BEGIN

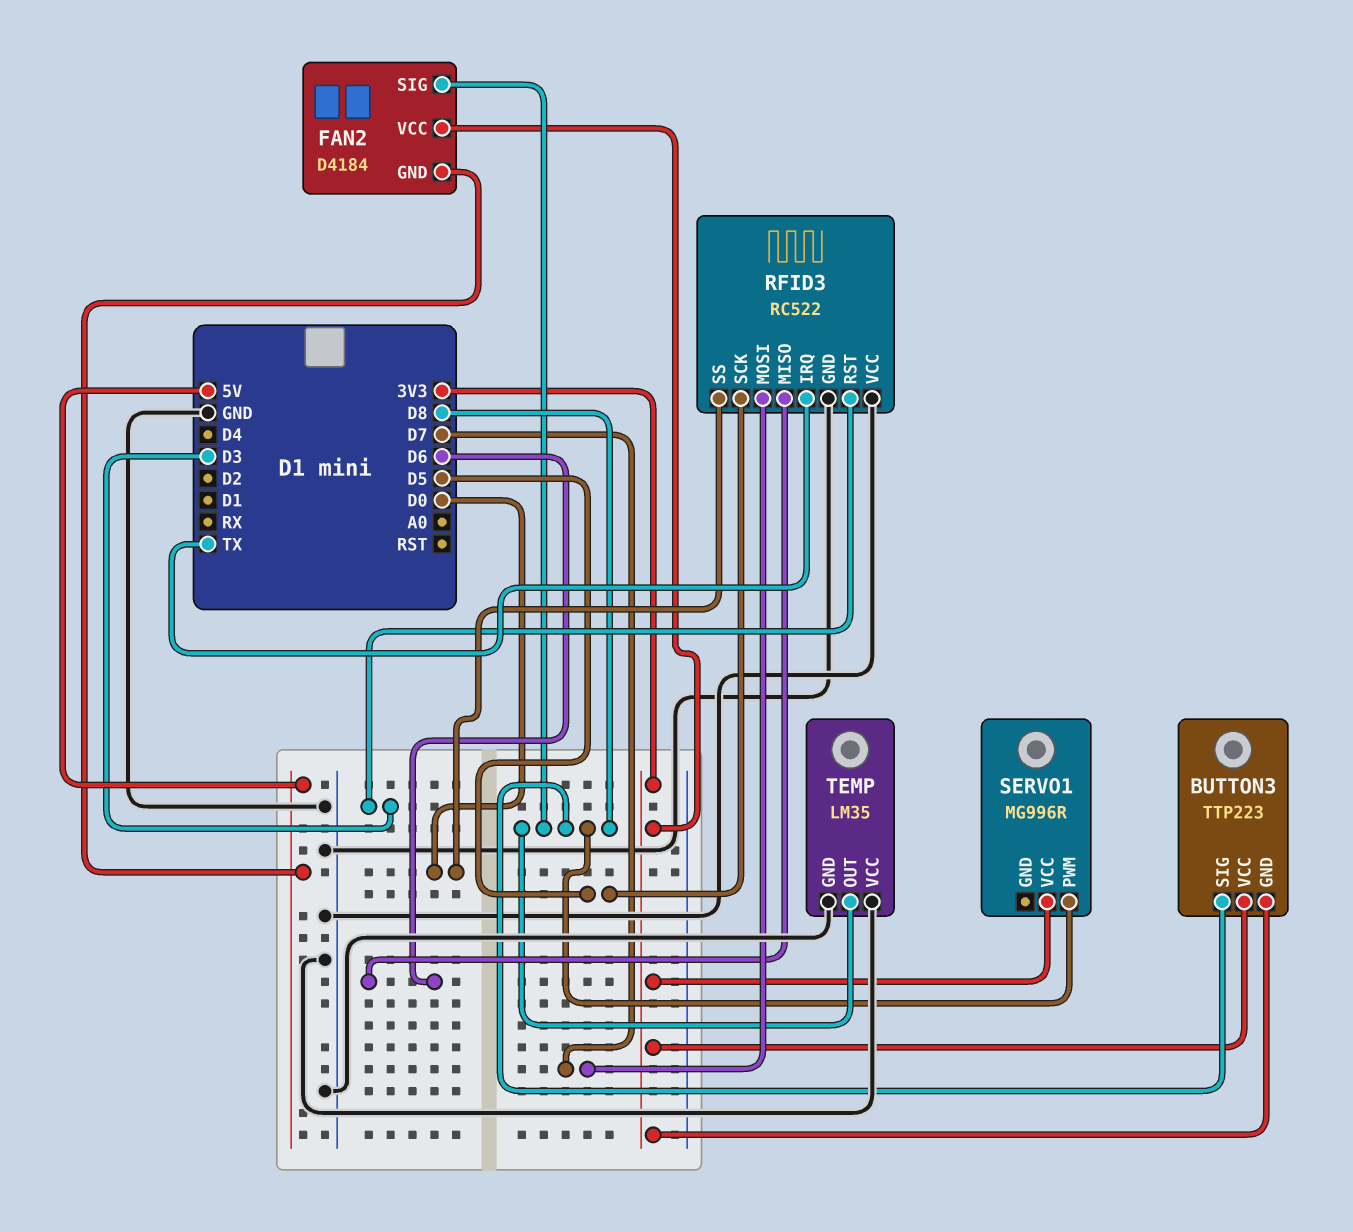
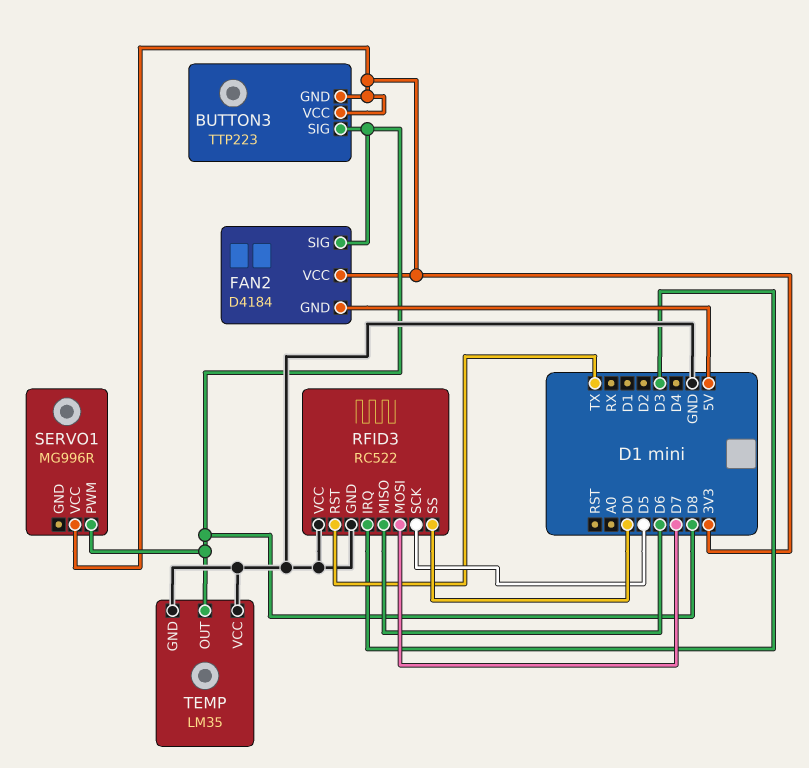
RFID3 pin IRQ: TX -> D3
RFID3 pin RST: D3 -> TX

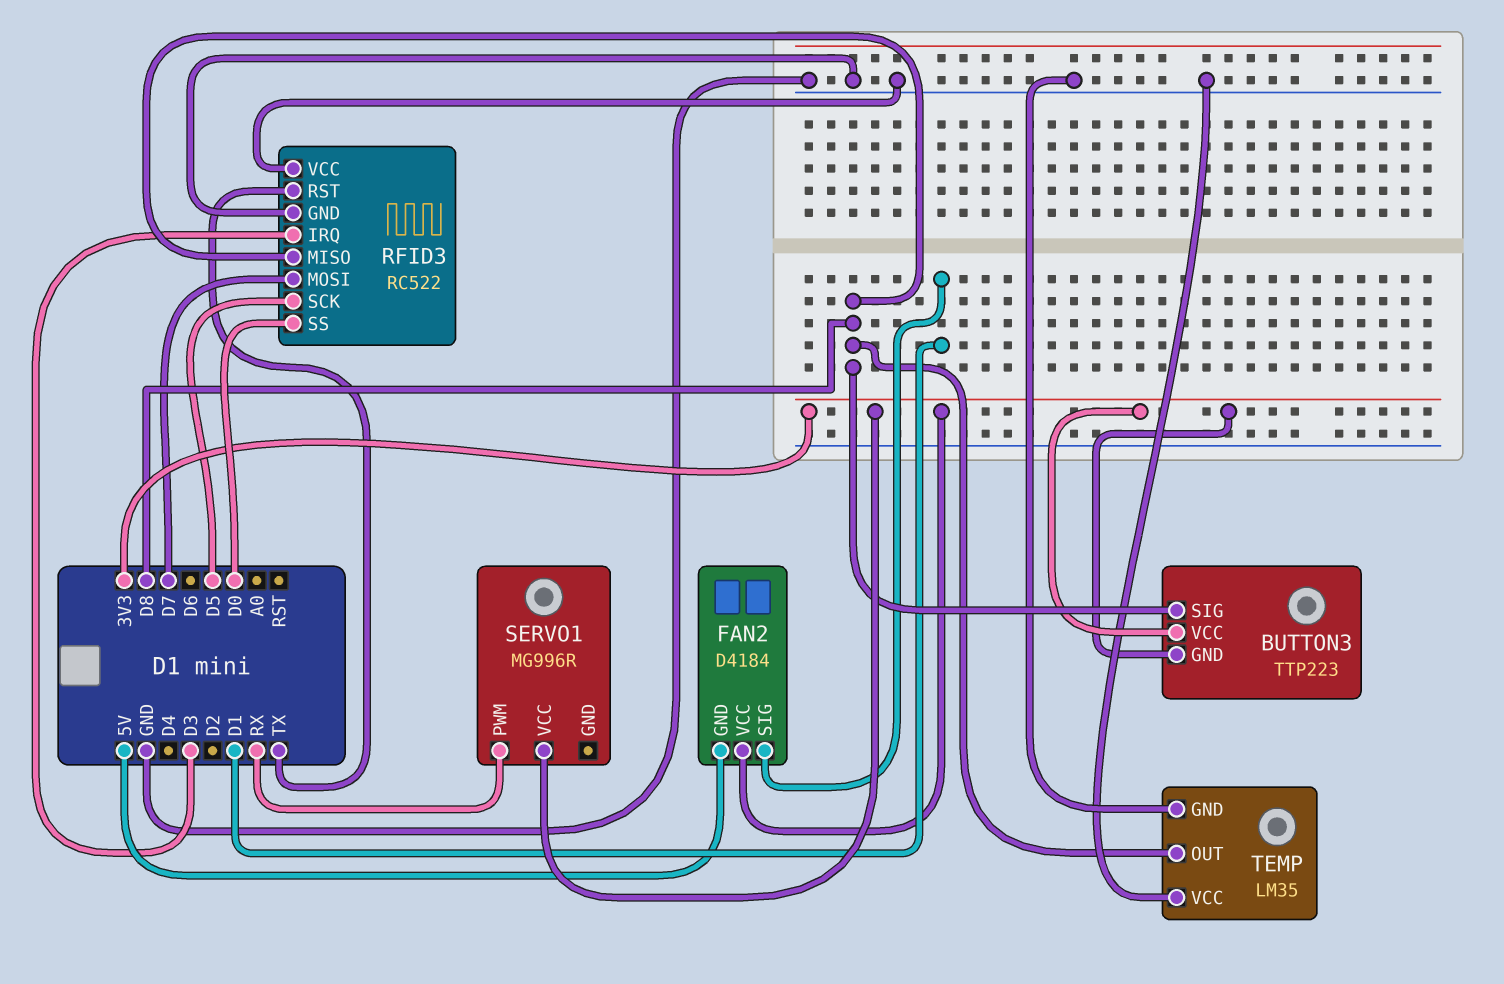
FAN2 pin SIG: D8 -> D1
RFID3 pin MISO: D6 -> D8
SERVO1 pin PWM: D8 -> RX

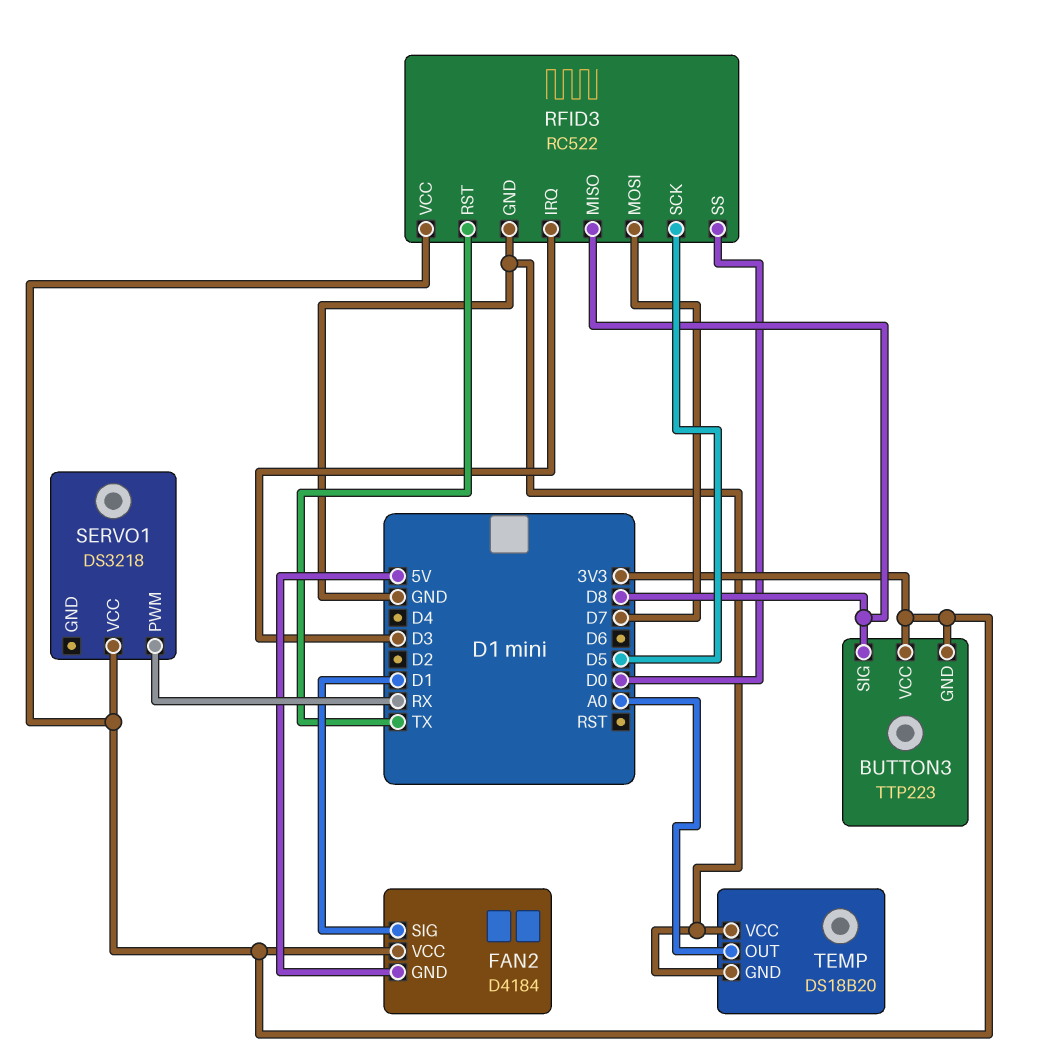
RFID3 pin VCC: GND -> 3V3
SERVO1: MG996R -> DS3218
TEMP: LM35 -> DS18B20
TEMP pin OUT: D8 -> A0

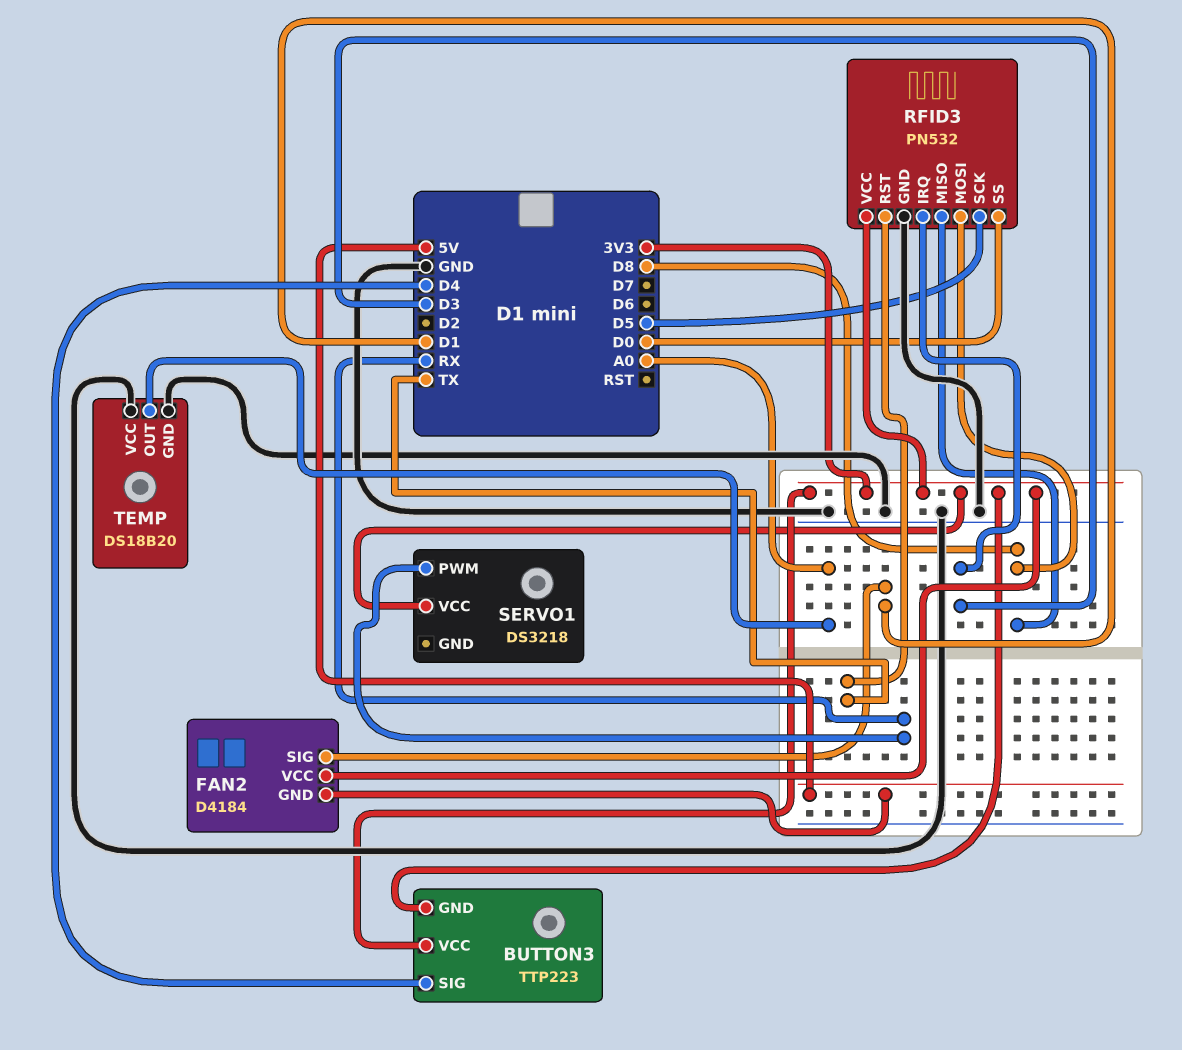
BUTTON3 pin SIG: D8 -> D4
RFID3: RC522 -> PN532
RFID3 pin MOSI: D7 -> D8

END
BEGIN

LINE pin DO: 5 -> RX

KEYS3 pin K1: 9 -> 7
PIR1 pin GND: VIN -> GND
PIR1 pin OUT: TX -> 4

END

• Requirement
Your reply is to be an exact repeat of the listing above from the line holding "TEMP pin OUT: D8 -> A0" down to the line holding "RFID3 pin MOSI: D7 -> D8", ends included, pictures excluded.

• Task response
TEMP pin OUT: D8 -> A0

BUTTON3 pin SIG: D8 -> D4
RFID3: RC522 -> PN532
RFID3 pin MOSI: D7 -> D8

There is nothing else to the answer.